» Before and after images
===

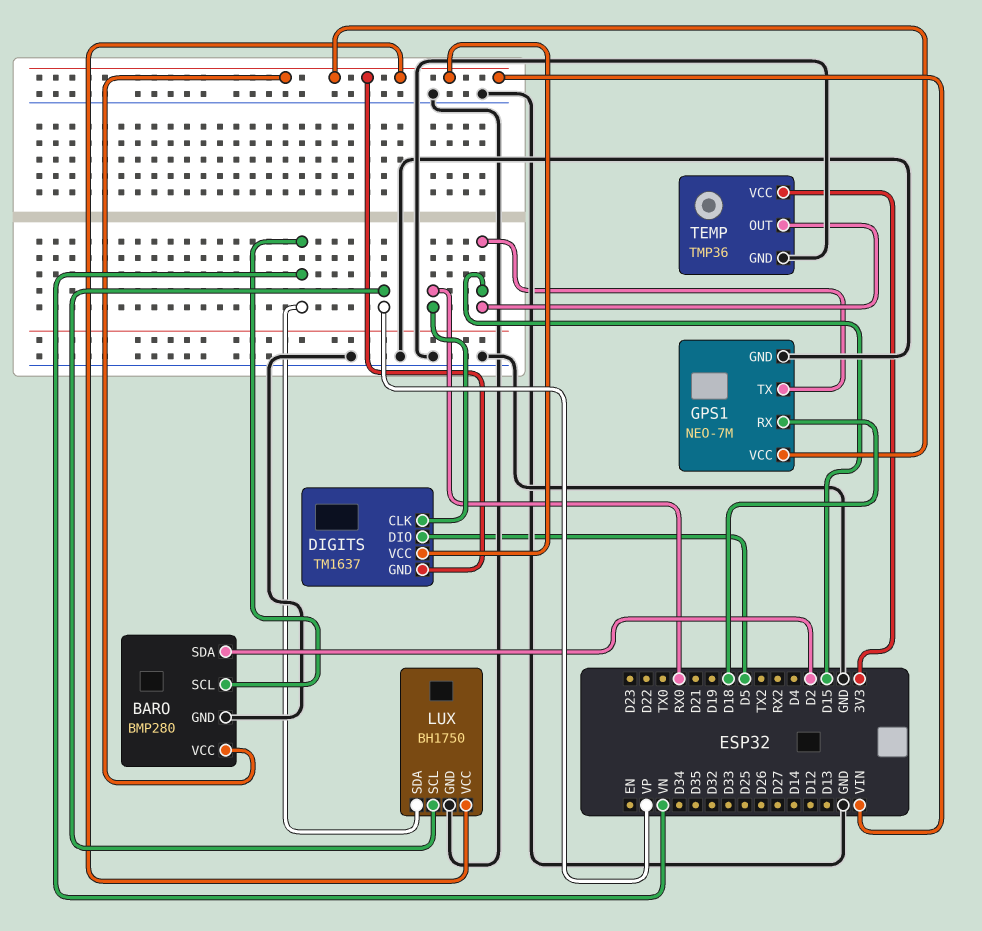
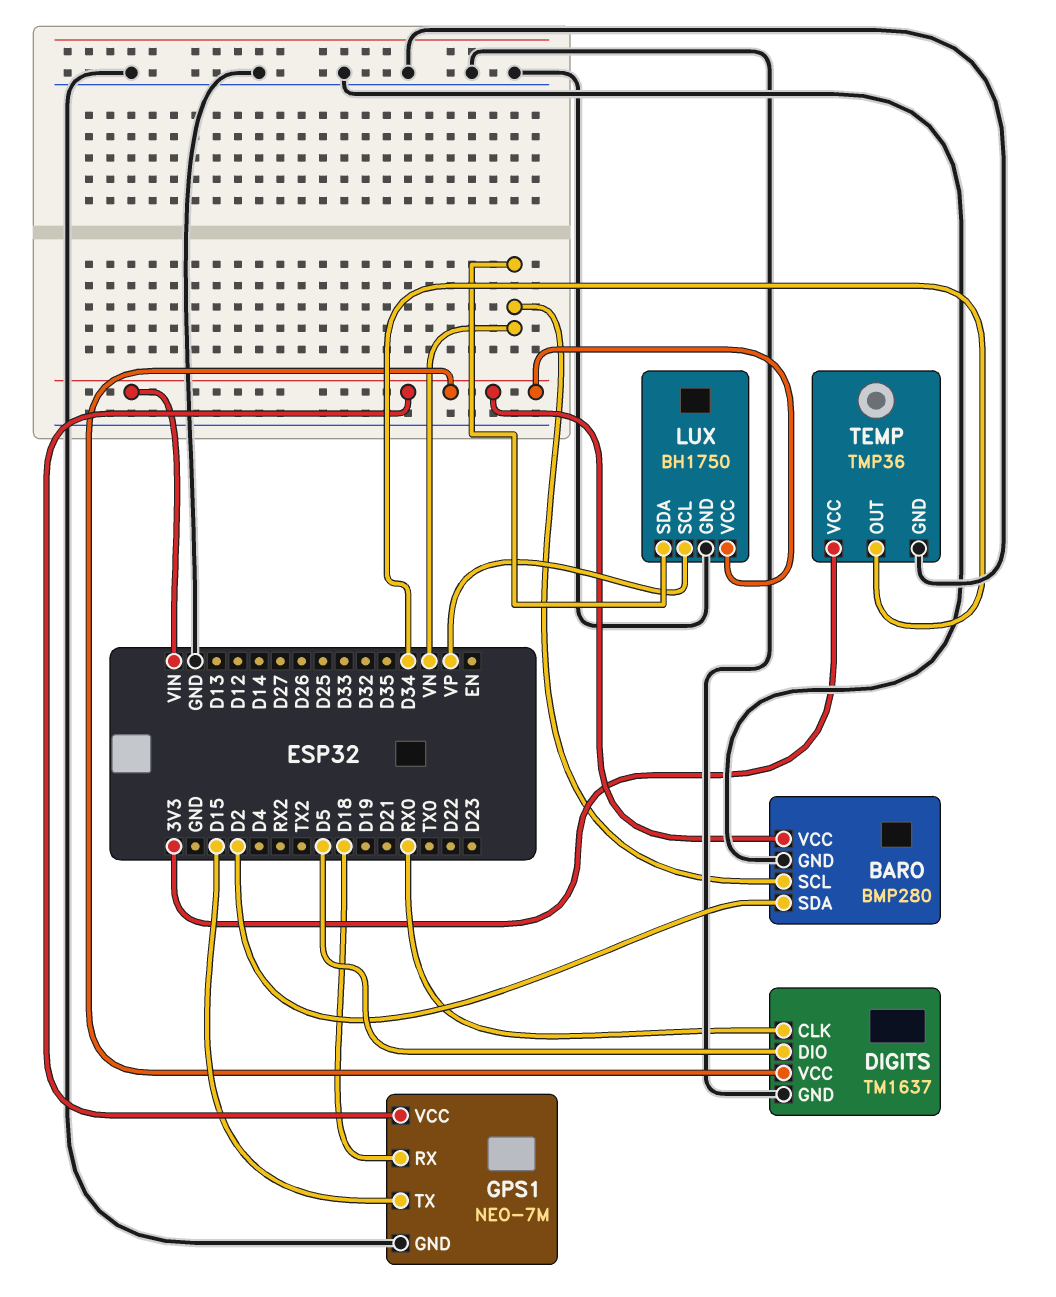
DIGITS pin GND: VIN -> GND
TEMP pin OUT: D15 -> D34

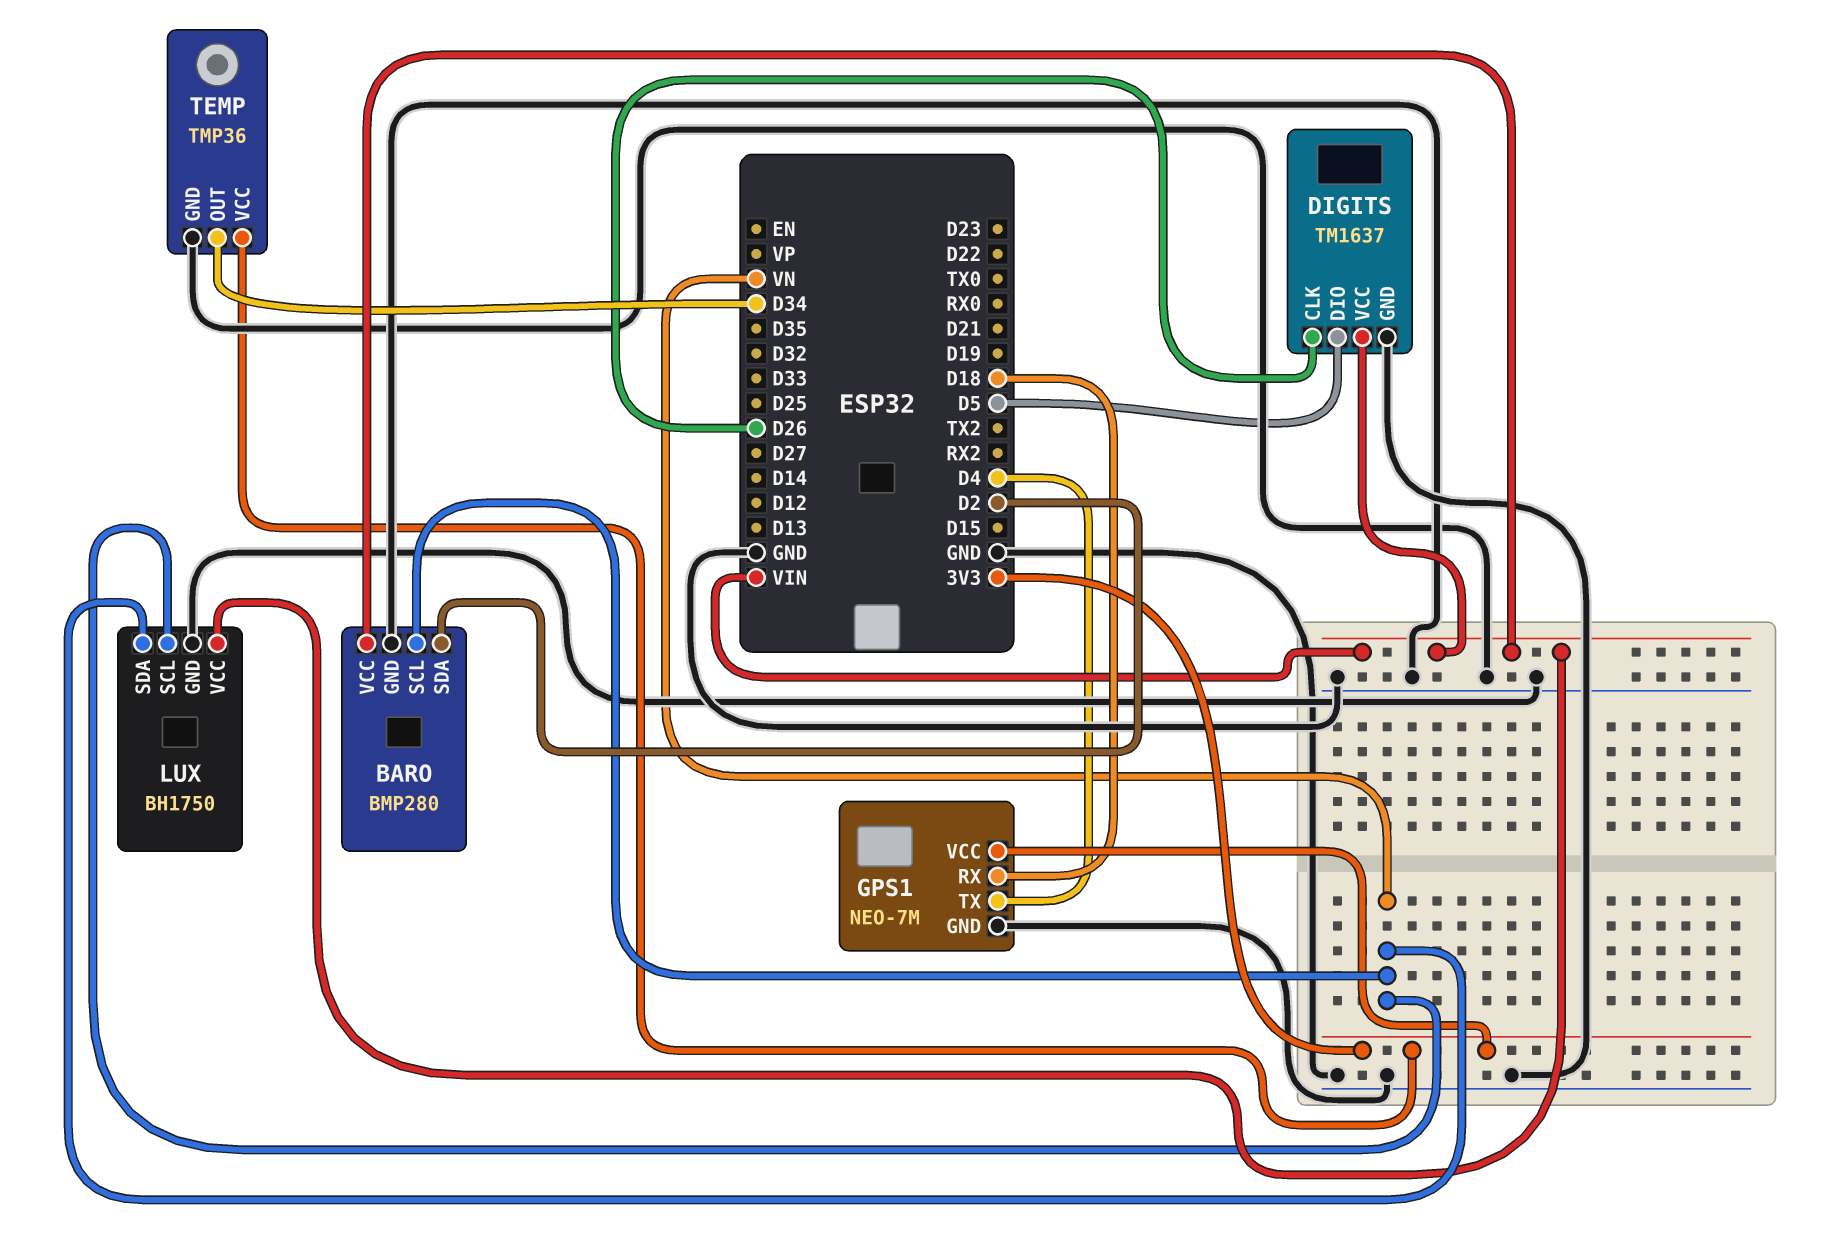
DIGITS pin CLK: RX0 -> D26
GPS1 pin TX: D15 -> D4
GPS1 pin VCC: VIN -> 3V3
LUX pin SCL: VP -> VN

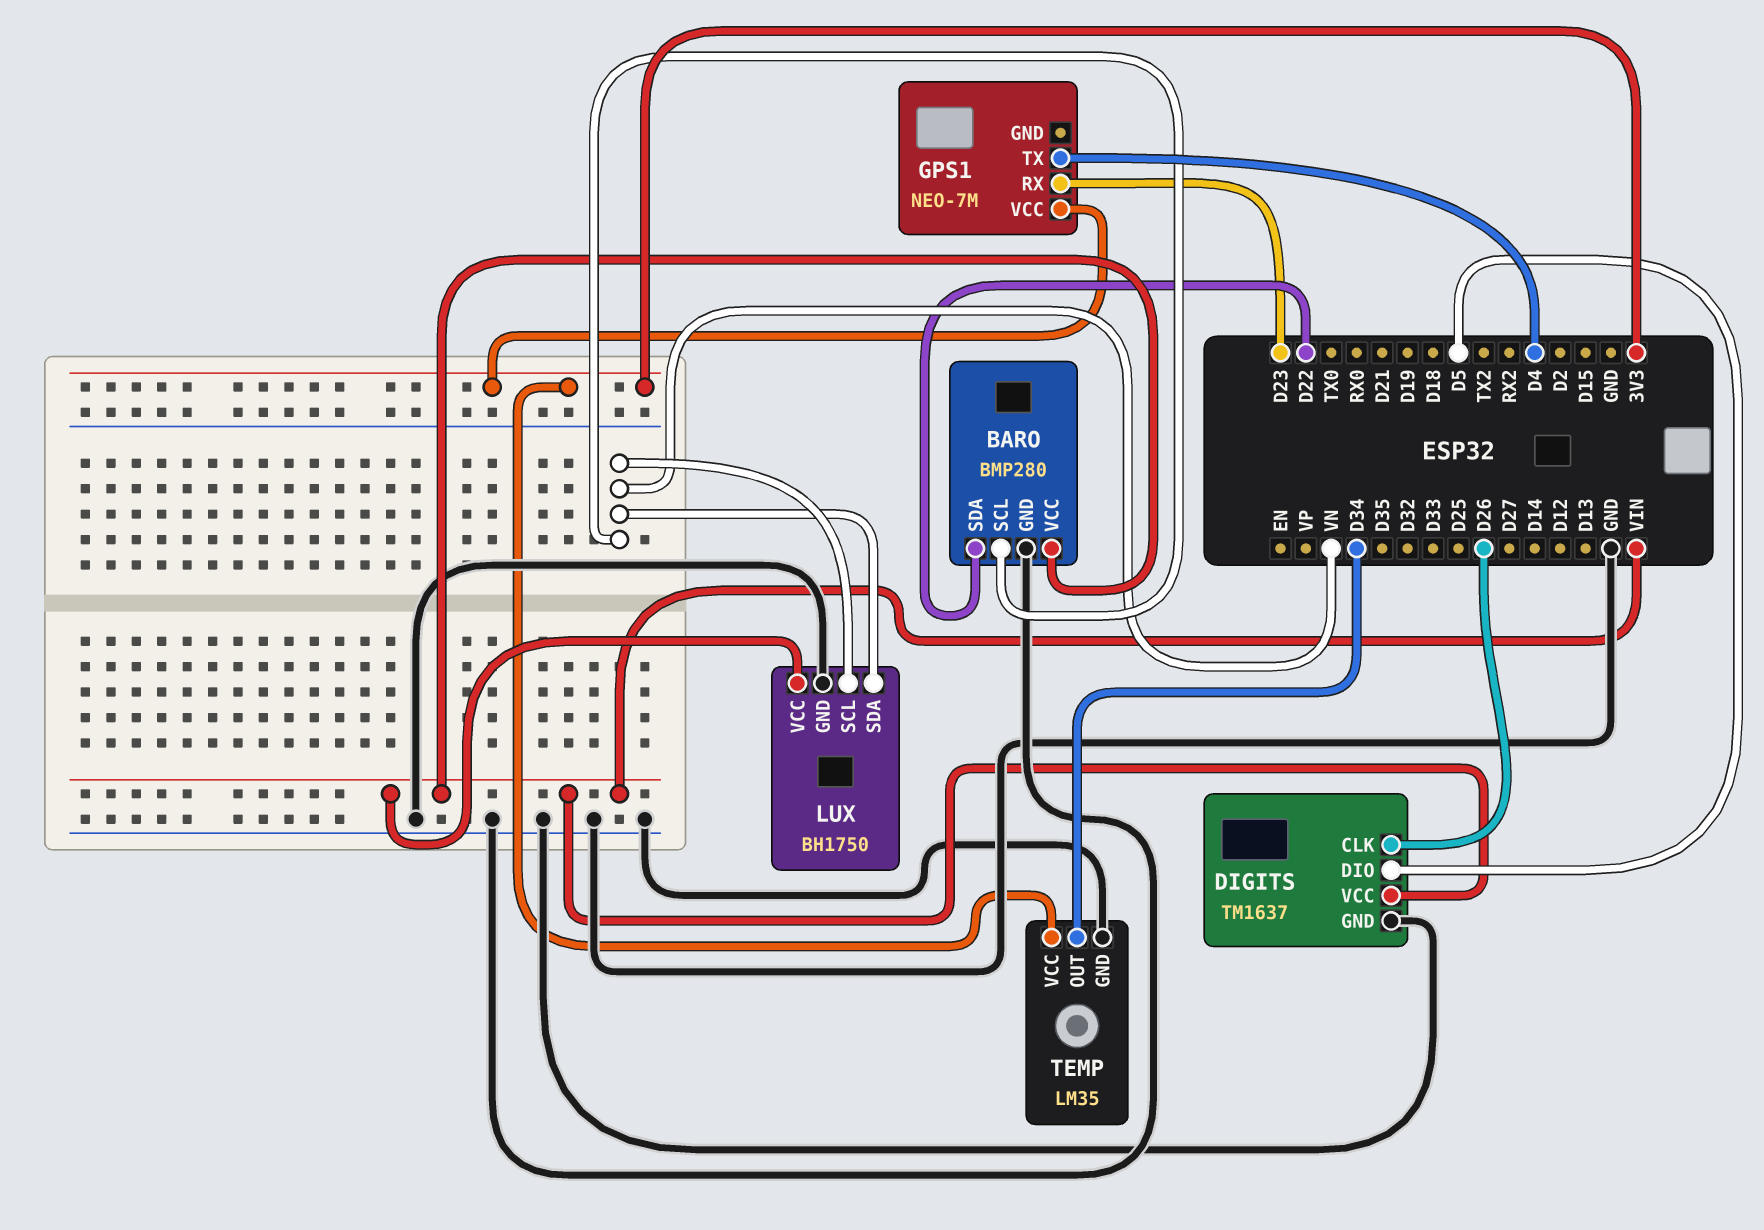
BARO pin SDA: D2 -> D22
GPS1 pin GND: GND -> none
GPS1 pin RX: D18 -> D23
TEMP: TMP36 -> LM35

===

» PROBLEM DETAILS
In the records above, transcribe exactly the lines from the one containing "GPS1 pin TX: D15 -> D4" through the last line, both included, and skip the pictures.

» THE COMPLETED TASK
GPS1 pin TX: D15 -> D4
GPS1 pin VCC: VIN -> 3V3
LUX pin SCL: VP -> VN

BARO pin SDA: D2 -> D22
GPS1 pin GND: GND -> none
GPS1 pin RX: D18 -> D23
TEMP: TMP36 -> LM35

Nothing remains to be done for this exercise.